Data shown below:

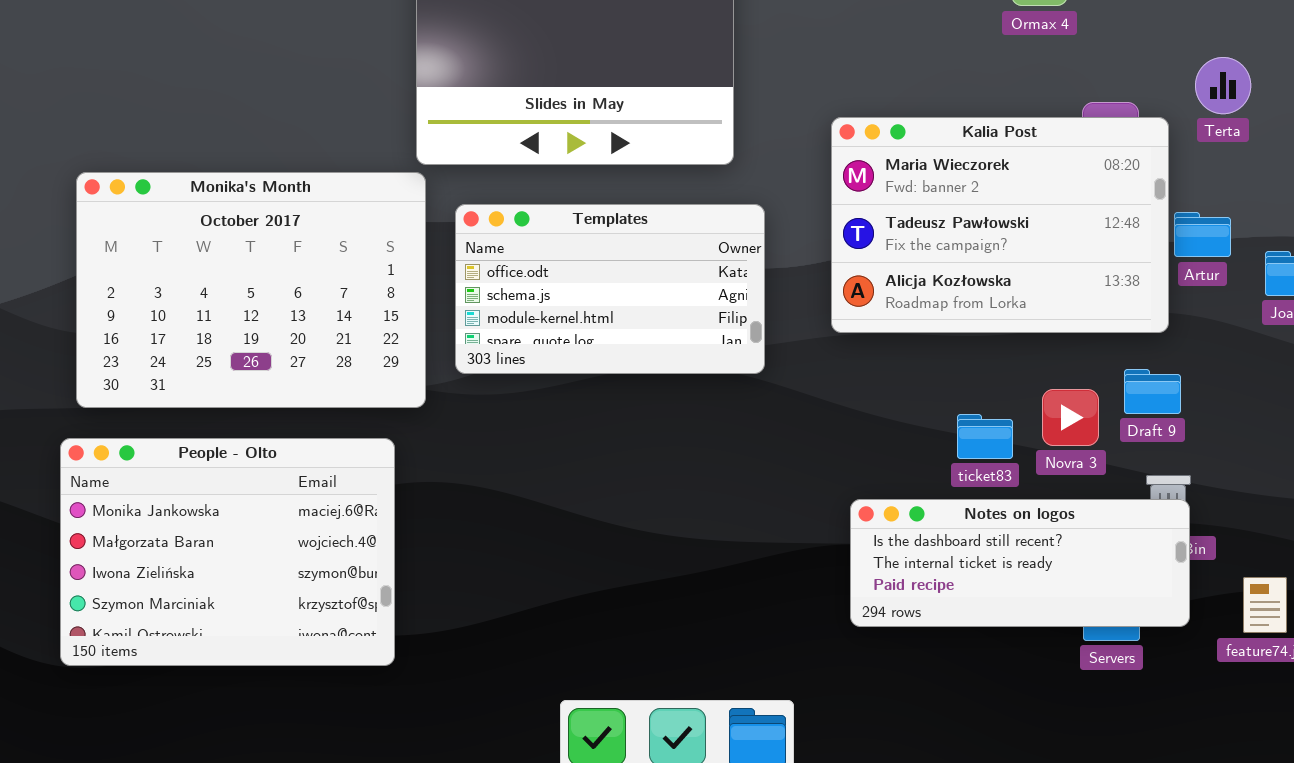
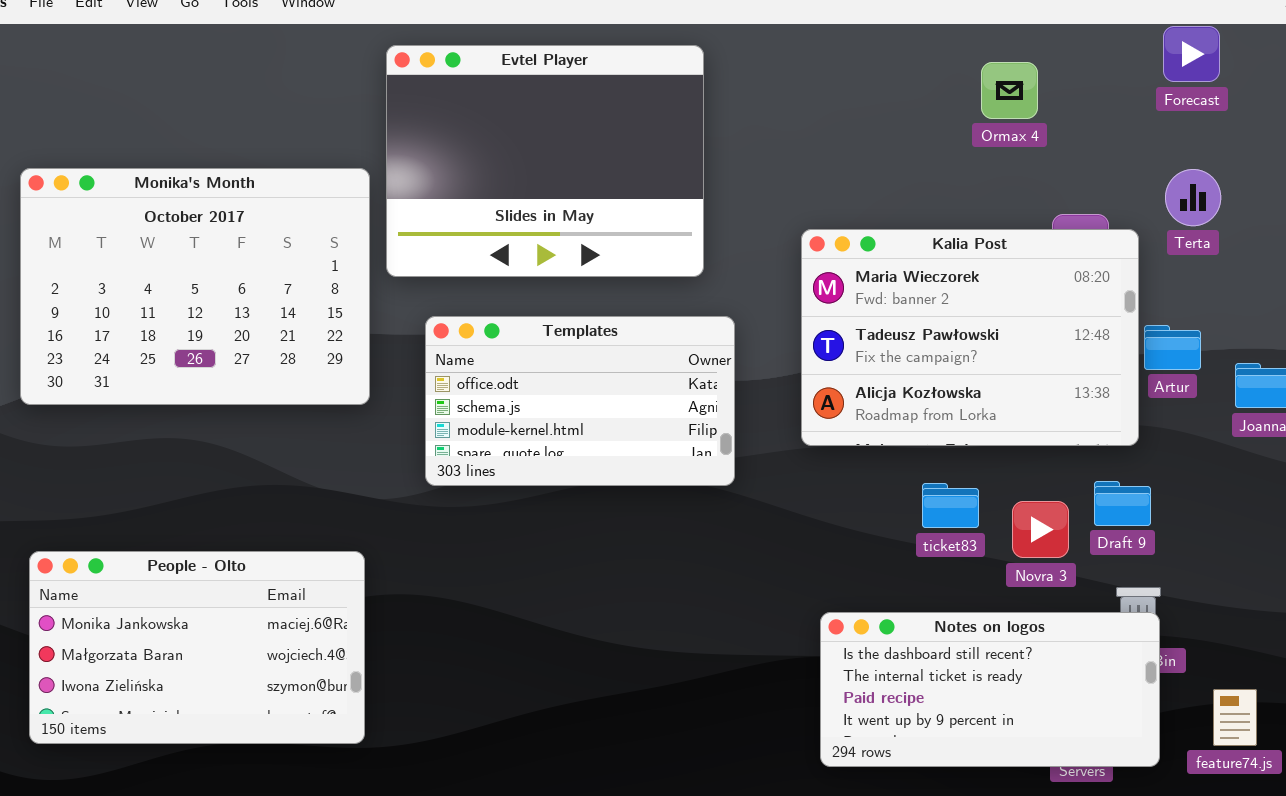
Monika's Month: [76,172,426,408] -> [20,168,370,405], moved
ticket83: [957,414,1013,459] -> [922,483,979,528], moved
People - Olto: [60,438,395,666] -> [29,551,365,744], resized
Notes on logos: [850,499,1190,627] -> [820,612,1160,767], resized

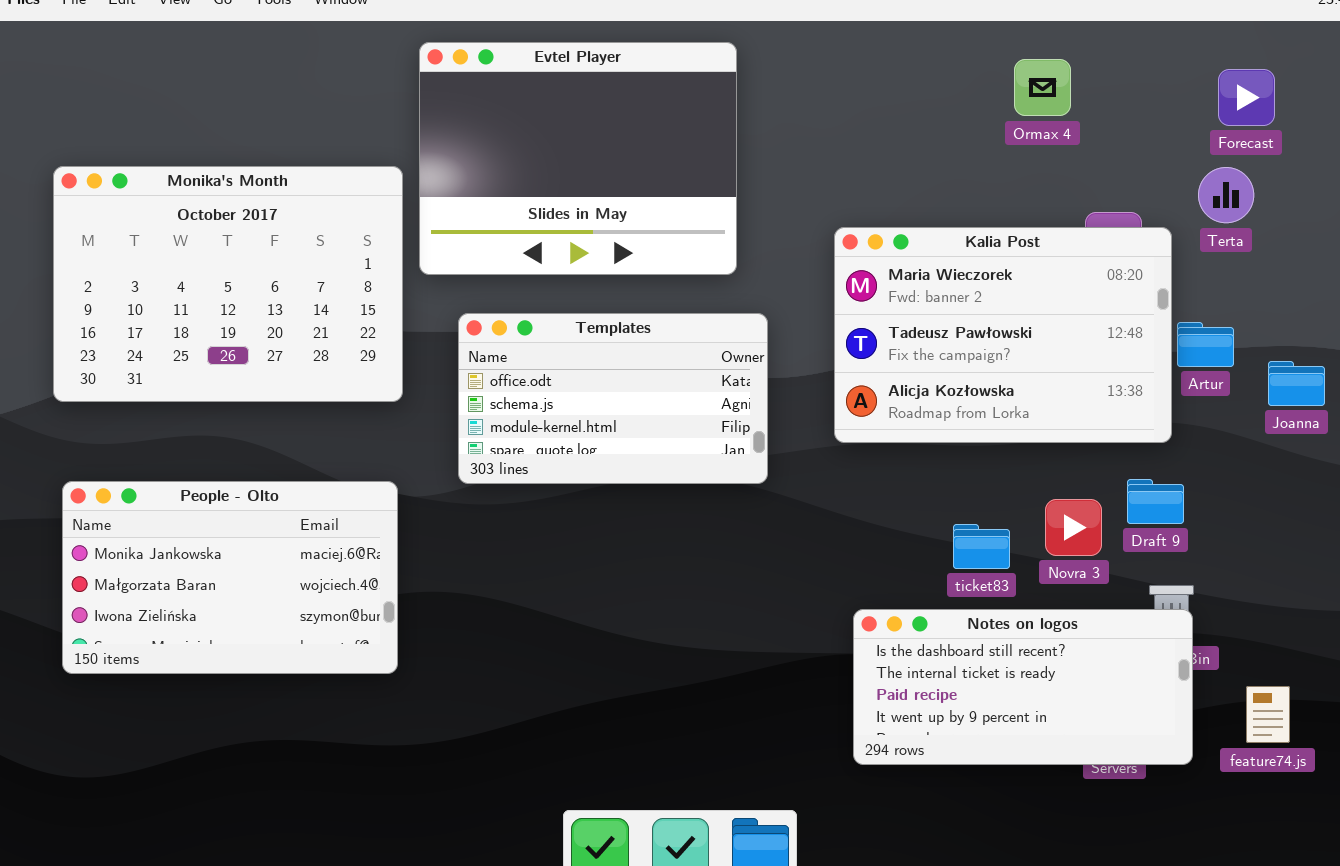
Forecast: [1163,26,1220,82] -> [1218,69,1275,126], moved
ticket83: [922,483,979,528] -> [953,524,1010,569], moved
People - Olto: [29,551,365,744] -> [62,481,398,674], moved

End of Data shown.

§ Directions for this task: If the records include pictures, omit them and transcribe everything else exactly.

§ Solution to this exercise:
Monika's Month: [76,172,426,408] -> [20,168,370,405], moved
ticket83: [957,414,1013,459] -> [922,483,979,528], moved
People - Olto: [60,438,395,666] -> [29,551,365,744], resized
Notes on logos: [850,499,1190,627] -> [820,612,1160,767], resized

Forecast: [1163,26,1220,82] -> [1218,69,1275,126], moved
ticket83: [922,483,979,528] -> [953,524,1010,569], moved
People - Olto: [29,551,365,744] -> [62,481,398,674], moved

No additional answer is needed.